*TASK REQUIREMENTS:*
Word for word, repeat the data; no picture should appear in the result.

>>>>>

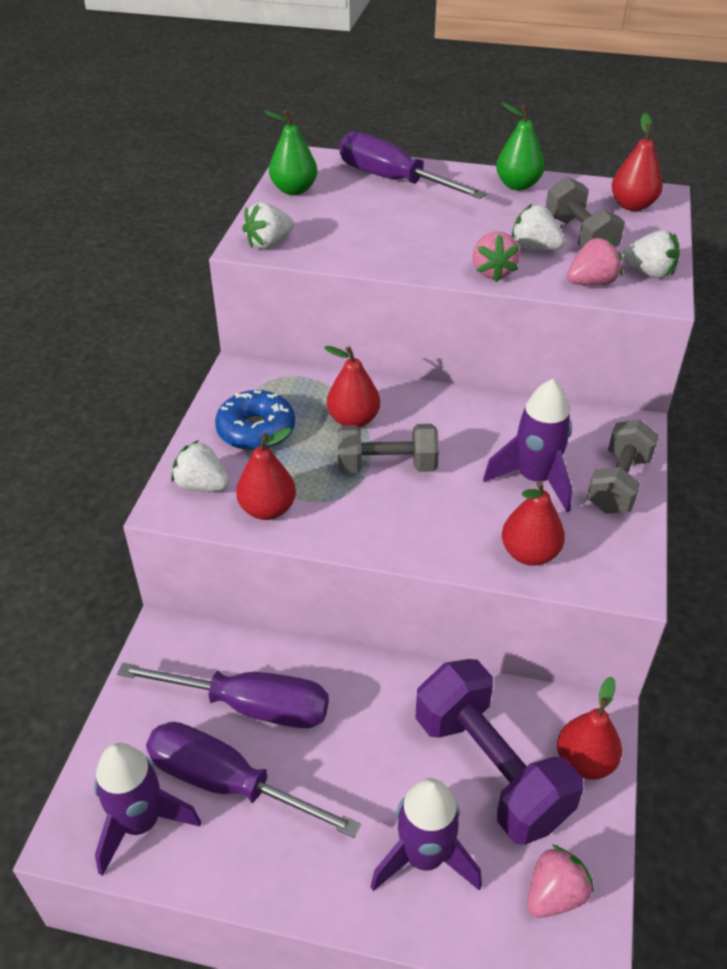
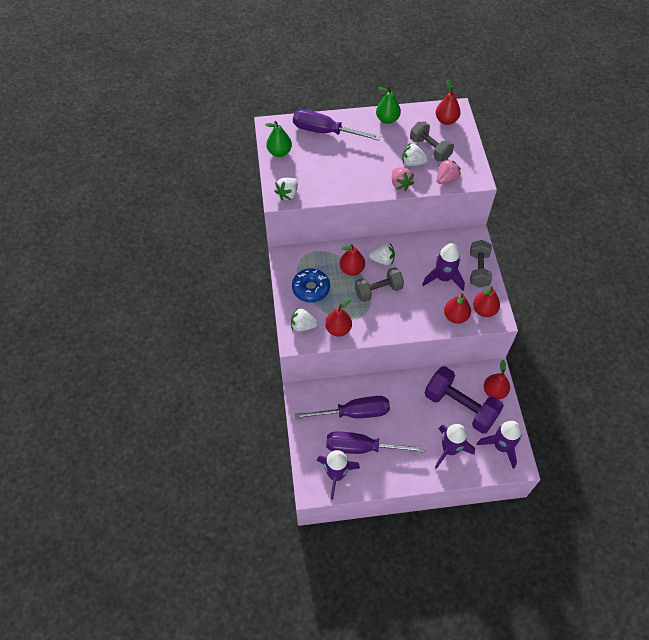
camera: 20 degrees left, 15 degrees up
(554, 894) = (501, 446): pink strawberry -> purple rocket
(600, 559) = (484, 310): none -> red pear
(649, 273) = (469, 165): white strawberry -> white strawberry (382, 260)

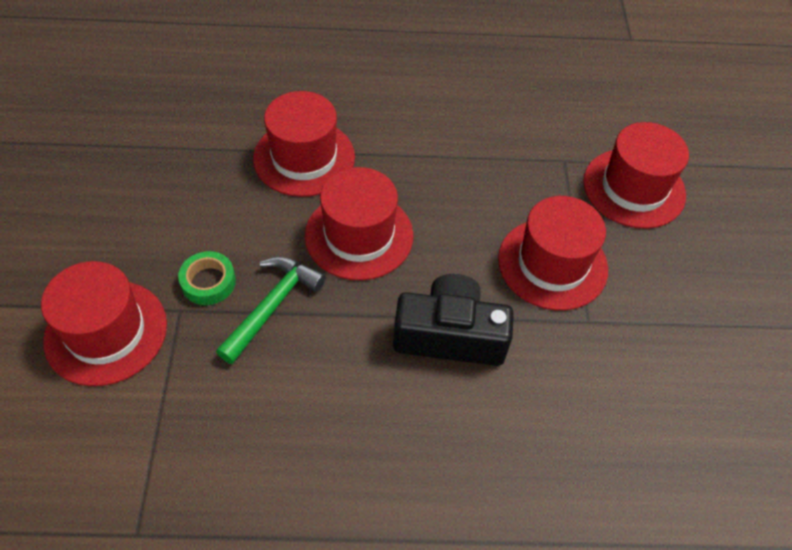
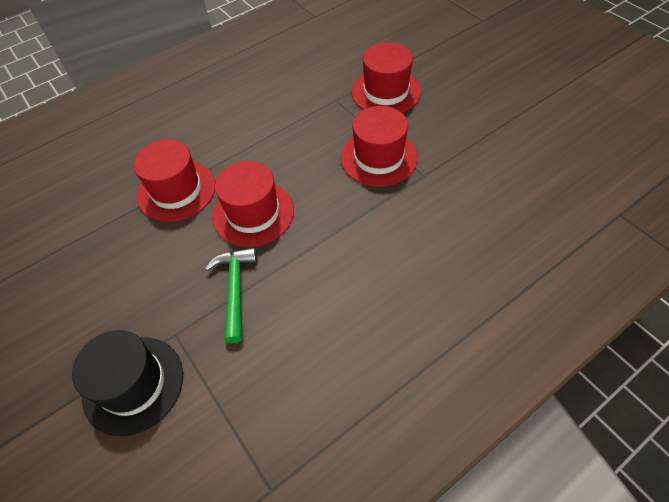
camera: 30 degrees left, 0 degrees up
(106, 332) = (133, 384): red hat -> black hat
(208, 282) = (179, 304): green tape -> none
(450, 335) = (357, 233): black camera -> none

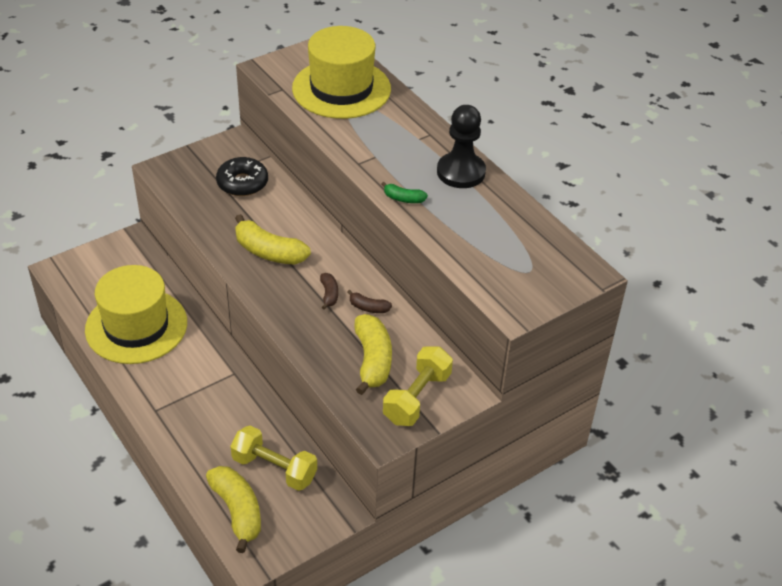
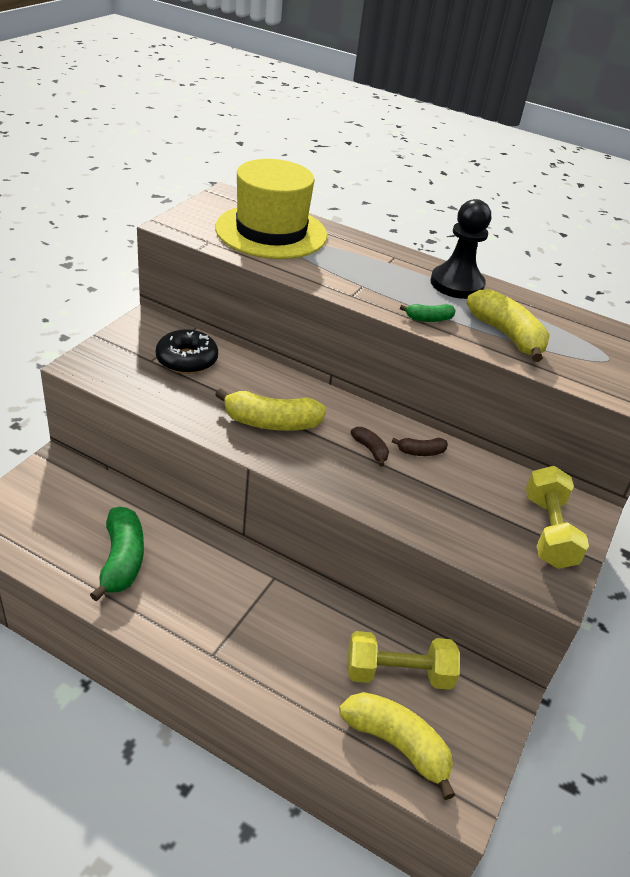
camera: 30 degrees left, 5 degrees down
(136, 326) = (122, 560): yellow hat -> green banana
(372, 360) = (472, 506): yellow banana -> yellow banana (507, 335)

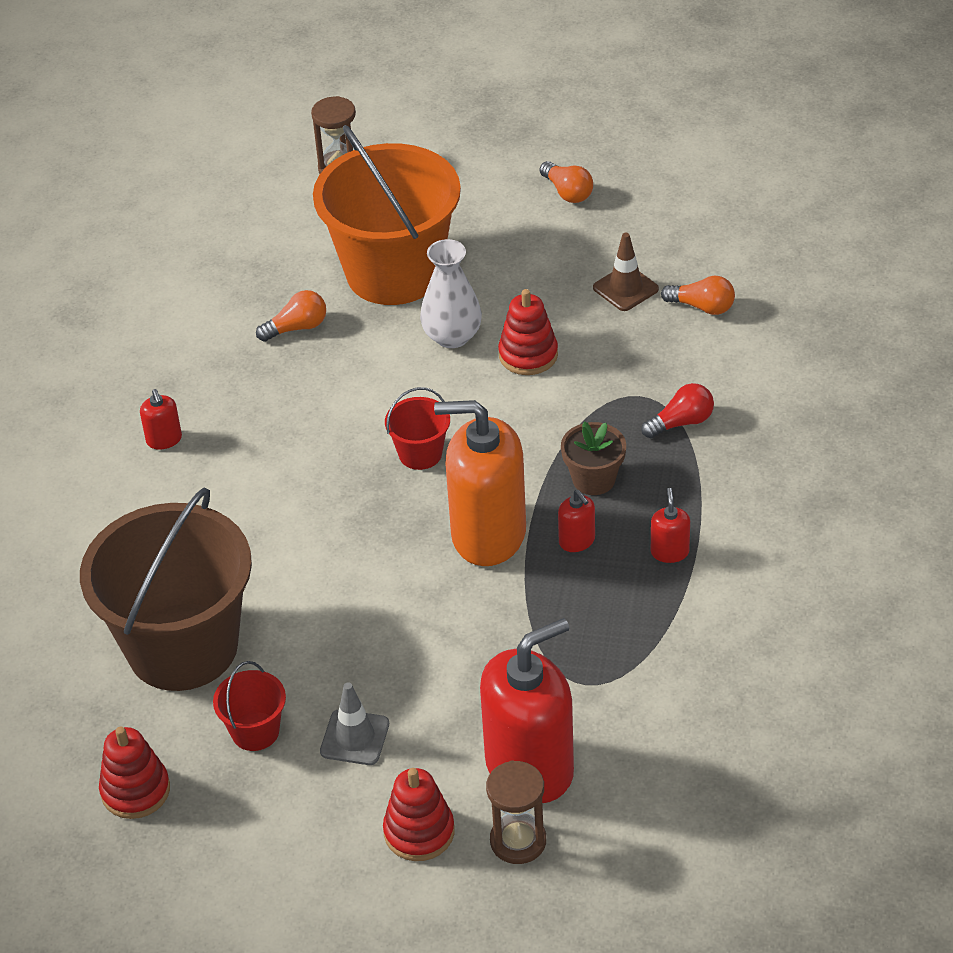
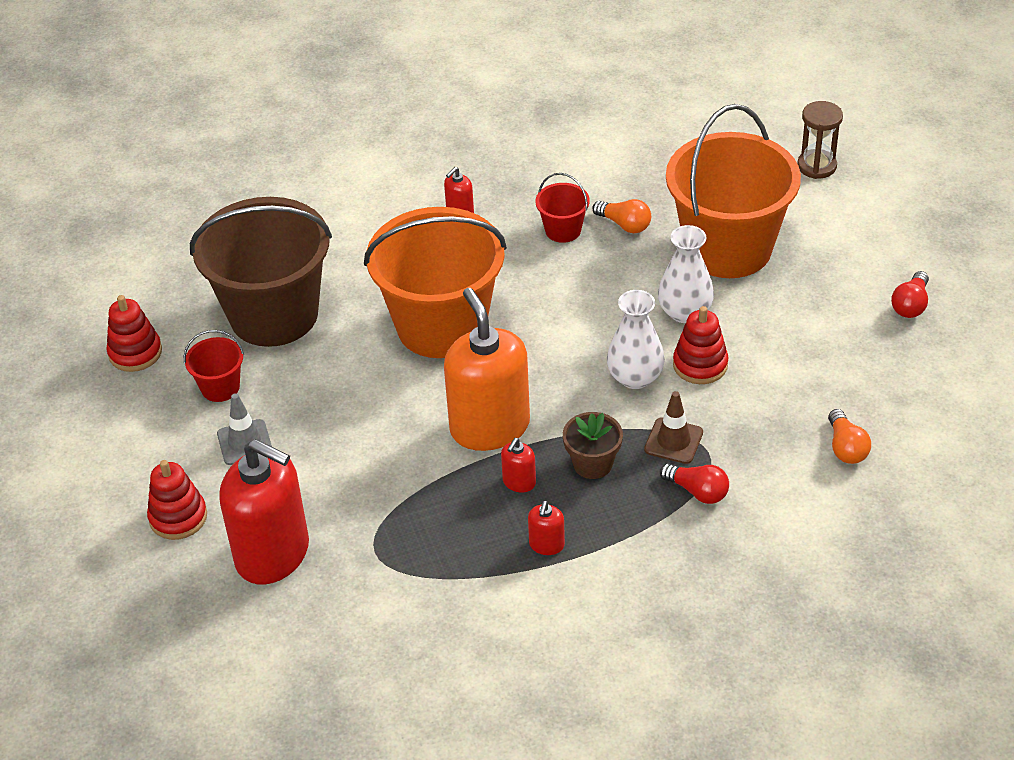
camera: 60 degrees right, 0 degrees up
(318, 517) = (441, 326): none -> orange bucket
(420, 454) = (545, 351): red bucket -> red bucket (563, 230)
(507, 405) = (635, 377): none -> white vase
(518, 841) = (199, 577): brown hourglass -> none
(567, 192) = (910, 305): orange light bulb -> red light bulb
(625, 288) = (826, 390): brown traffic cone -> brown traffic cone (673, 441)
(669, 552) = (546, 545): red soap dispenser -> red soap dispenser turned 135 degrees clockwise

<<<<<

*ANSWER AREA:*
camera: 20 degrees left, 15 degrees up
(554, 894) = (501, 446): pink strawberry -> purple rocket
(600, 559) = (484, 310): none -> red pear
(649, 273) = (469, 165): white strawberry -> white strawberry (382, 260)

camera: 30 degrees left, 0 degrees up
(106, 332) = (133, 384): red hat -> black hat
(208, 282) = (179, 304): green tape -> none
(450, 335) = (357, 233): black camera -> none

camera: 30 degrees left, 5 degrees down
(136, 326) = (122, 560): yellow hat -> green banana
(372, 360) = (472, 506): yellow banana -> yellow banana (507, 335)

camera: 60 degrees right, 0 degrees up
(318, 517) = (441, 326): none -> orange bucket
(420, 454) = (545, 351): red bucket -> red bucket (563, 230)
(507, 405) = (635, 377): none -> white vase
(518, 841) = (199, 577): brown hourglass -> none
(567, 192) = (910, 305): orange light bulb -> red light bulb
(625, 288) = (826, 390): brown traffic cone -> brown traffic cone (673, 441)
(669, 552) = (546, 545): red soap dispenser -> red soap dispenser turned 135 degrees clockwise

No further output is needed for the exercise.